## About this exercise
Set down, please, without alteration, the lines of the entries below from the first through the one containing "Gabriel's Songs: [276,173,452,301]".

[Collected data entries]
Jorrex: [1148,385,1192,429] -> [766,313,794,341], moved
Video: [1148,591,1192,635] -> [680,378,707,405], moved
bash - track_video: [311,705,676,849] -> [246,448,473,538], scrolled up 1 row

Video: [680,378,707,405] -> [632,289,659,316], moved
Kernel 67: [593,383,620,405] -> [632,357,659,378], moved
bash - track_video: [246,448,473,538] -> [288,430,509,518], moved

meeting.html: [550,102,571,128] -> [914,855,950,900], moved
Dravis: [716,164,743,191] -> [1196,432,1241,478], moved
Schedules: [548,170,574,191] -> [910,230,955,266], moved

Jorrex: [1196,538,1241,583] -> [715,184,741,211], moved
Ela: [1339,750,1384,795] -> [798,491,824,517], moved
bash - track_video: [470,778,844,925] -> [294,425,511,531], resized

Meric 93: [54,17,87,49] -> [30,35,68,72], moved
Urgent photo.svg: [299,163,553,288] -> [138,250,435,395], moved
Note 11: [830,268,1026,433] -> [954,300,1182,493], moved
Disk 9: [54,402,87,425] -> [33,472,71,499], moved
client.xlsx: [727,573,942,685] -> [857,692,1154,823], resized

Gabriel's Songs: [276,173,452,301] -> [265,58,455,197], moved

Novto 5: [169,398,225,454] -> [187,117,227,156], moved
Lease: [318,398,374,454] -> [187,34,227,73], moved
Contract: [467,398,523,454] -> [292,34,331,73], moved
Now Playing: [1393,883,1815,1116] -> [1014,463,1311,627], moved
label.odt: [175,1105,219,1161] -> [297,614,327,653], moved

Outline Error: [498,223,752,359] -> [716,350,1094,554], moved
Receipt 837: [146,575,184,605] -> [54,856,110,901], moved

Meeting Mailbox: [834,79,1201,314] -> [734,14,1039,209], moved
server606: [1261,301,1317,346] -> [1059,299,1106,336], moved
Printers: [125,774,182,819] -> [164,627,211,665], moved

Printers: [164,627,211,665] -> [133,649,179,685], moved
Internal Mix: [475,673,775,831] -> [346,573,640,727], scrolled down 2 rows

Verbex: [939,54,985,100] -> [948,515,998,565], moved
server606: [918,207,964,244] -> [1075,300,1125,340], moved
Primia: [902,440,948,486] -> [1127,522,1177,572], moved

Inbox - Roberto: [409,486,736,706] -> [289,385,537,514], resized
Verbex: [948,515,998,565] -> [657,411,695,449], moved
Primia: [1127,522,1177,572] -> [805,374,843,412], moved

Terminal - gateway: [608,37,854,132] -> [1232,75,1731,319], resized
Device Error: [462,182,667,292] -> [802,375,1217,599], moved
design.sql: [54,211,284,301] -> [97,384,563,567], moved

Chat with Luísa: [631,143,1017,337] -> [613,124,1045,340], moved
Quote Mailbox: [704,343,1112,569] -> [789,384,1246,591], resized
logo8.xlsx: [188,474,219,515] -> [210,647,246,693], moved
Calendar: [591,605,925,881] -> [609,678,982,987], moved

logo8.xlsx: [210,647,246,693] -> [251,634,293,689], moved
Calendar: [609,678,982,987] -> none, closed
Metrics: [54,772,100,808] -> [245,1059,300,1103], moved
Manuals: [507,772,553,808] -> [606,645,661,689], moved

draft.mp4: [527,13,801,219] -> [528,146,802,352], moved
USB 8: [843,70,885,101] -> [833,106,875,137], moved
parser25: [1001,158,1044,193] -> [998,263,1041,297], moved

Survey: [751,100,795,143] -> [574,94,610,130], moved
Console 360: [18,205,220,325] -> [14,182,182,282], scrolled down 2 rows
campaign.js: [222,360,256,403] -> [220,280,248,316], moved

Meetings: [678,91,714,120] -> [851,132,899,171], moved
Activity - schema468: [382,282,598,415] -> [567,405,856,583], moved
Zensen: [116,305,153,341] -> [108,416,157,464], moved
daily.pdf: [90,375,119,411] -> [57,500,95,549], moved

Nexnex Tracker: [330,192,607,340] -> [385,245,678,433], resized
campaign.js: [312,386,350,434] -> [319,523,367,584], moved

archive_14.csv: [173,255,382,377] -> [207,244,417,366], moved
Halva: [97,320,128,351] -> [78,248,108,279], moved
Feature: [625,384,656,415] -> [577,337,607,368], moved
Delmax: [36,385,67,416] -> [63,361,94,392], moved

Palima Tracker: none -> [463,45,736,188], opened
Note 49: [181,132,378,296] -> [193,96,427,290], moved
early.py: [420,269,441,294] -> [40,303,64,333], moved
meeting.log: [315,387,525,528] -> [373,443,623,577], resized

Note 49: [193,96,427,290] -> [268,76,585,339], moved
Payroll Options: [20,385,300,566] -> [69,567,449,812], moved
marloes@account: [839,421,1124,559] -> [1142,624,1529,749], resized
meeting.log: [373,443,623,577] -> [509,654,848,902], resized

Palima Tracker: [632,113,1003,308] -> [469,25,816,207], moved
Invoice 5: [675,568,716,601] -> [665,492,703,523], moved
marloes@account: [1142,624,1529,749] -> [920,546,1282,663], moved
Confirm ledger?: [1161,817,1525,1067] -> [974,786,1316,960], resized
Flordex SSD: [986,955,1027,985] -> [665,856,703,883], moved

## Your response
Jorrex: [1148,385,1192,429] -> [766,313,794,341], moved
Video: [1148,591,1192,635] -> [680,378,707,405], moved
bash - track_video: [311,705,676,849] -> [246,448,473,538], scrolled up 1 row

Video: [680,378,707,405] -> [632,289,659,316], moved
Kernel 67: [593,383,620,405] -> [632,357,659,378], moved
bash - track_video: [246,448,473,538] -> [288,430,509,518], moved

meeting.html: [550,102,571,128] -> [914,855,950,900], moved
Dravis: [716,164,743,191] -> [1196,432,1241,478], moved
Schedules: [548,170,574,191] -> [910,230,955,266], moved

Jorrex: [1196,538,1241,583] -> [715,184,741,211], moved
Ela: [1339,750,1384,795] -> [798,491,824,517], moved
bash - track_video: [470,778,844,925] -> [294,425,511,531], resized

Meric 93: [54,17,87,49] -> [30,35,68,72], moved
Urgent photo.svg: [299,163,553,288] -> [138,250,435,395], moved
Note 11: [830,268,1026,433] -> [954,300,1182,493], moved
Disk 9: [54,402,87,425] -> [33,472,71,499], moved
client.xlsx: [727,573,942,685] -> [857,692,1154,823], resized

Gabriel's Songs: [276,173,452,301] -> [265,58,455,197], moved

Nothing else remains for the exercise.